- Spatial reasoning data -
━━━━━━━━━━━━━━━━━━━━━━━━━━━━━━
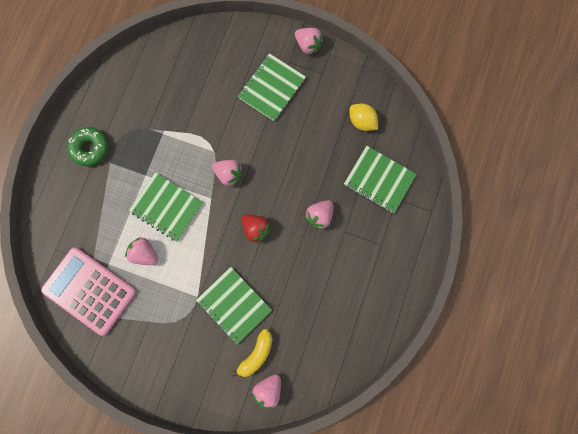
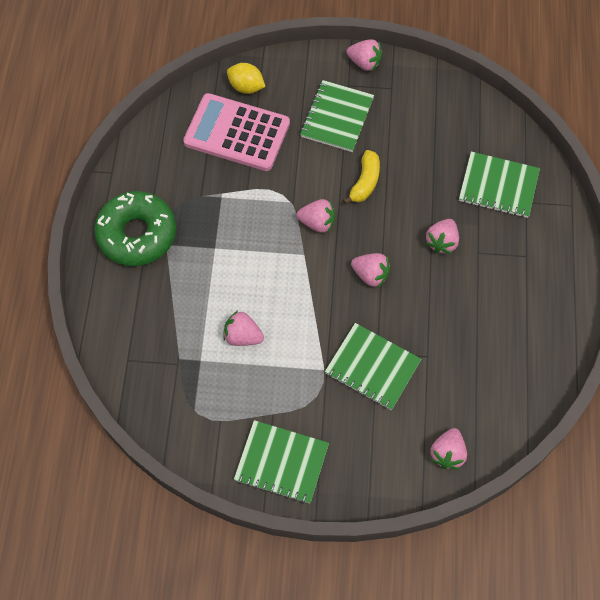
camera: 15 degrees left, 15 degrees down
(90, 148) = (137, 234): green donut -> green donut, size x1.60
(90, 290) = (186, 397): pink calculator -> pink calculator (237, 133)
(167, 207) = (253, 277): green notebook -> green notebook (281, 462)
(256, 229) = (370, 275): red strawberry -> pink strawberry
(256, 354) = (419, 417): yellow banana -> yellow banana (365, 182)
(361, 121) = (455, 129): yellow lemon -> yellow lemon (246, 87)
━━━━━━━━━━━━━━━━━━━━━━━━━━━━━━
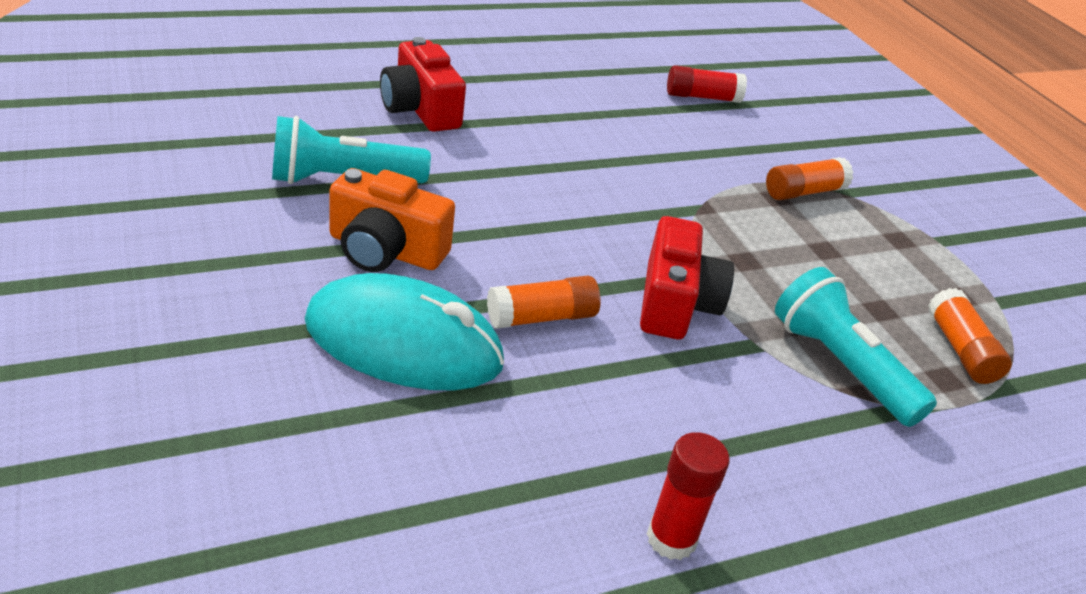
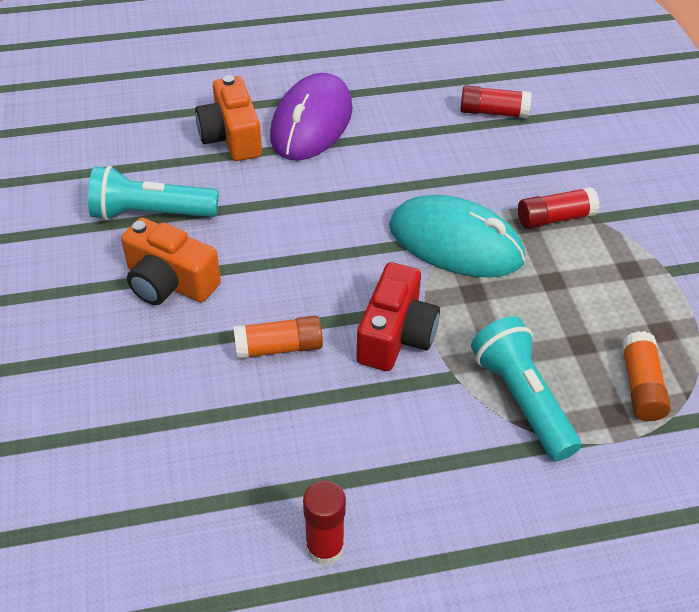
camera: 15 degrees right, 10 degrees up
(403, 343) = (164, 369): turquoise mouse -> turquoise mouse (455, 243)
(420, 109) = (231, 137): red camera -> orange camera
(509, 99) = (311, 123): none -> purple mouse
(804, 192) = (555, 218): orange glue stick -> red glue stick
━━━━━━━━━━━━━━━━━━━━━━━━━━━━━━
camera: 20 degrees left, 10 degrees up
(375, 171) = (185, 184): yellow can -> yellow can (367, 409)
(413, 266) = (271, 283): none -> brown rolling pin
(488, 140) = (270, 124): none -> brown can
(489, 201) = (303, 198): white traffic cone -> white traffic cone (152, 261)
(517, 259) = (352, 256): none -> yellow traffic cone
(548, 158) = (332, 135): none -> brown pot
━━━━━━━━━━━━━━━━━━━━━━━━━━━━━━
- WHAT IS EXPECTED -
Set down exactly the lines of the data above, beginning with the line that has "camera: 15 degrees left, 15 degrees down" and ending with the line that has "(256, 354) = (419, 417): yellow", and no others.

- RESULT OF THIS EXERCISE -
camera: 15 degrees left, 15 degrees down
(90, 148) = (137, 234): green donut -> green donut, size x1.60
(90, 290) = (186, 397): pink calculator -> pink calculator (237, 133)
(167, 207) = (253, 277): green notebook -> green notebook (281, 462)
(256, 229) = (370, 275): red strawberry -> pink strawberry
(256, 354) = (419, 417): yellow banana -> yellow banana (365, 182)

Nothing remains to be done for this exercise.